* WHAT IS NEEDED
Recast the records from the line containing "Is point (253, 428)" through the line containing "Question: Which of" as a Markdown table with columns "Row" and "Line", one row per line. Skip blank lines and leave out the pictures.

##### SUPPLIED MATERIAL #####

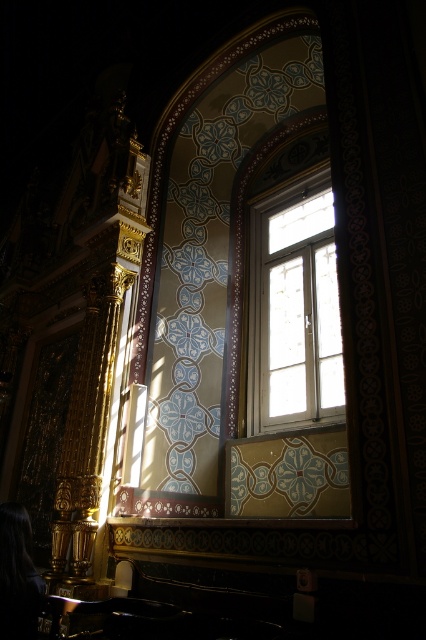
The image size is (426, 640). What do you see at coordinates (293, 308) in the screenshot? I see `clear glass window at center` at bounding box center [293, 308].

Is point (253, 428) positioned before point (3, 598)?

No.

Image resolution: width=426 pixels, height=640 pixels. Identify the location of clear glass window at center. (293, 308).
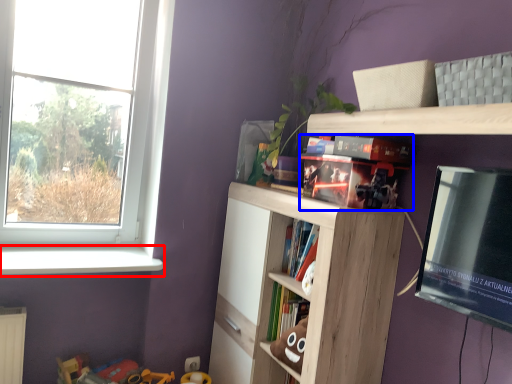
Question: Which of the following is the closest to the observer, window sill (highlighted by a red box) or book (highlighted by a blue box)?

#####
##### SUPPLIED MATERIAL #####

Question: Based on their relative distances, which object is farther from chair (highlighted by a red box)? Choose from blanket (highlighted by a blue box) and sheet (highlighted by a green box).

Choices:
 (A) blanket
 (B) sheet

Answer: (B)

#####

* TASK OUTPUT
| Row | Line |
|---|---|
| 1 | Is point (253, 428) positioned before point (3, 598)? |
| 2 | No. |
| 3 | Image resolution: width=426 pixels, height=640 pixels. Identify the location of clear glass window at center. (293, 308). |
| 4 | Question: Which of the following is the closest to the observer, window sill (highlighted by a red box) or book (highlighted by a blue box)? |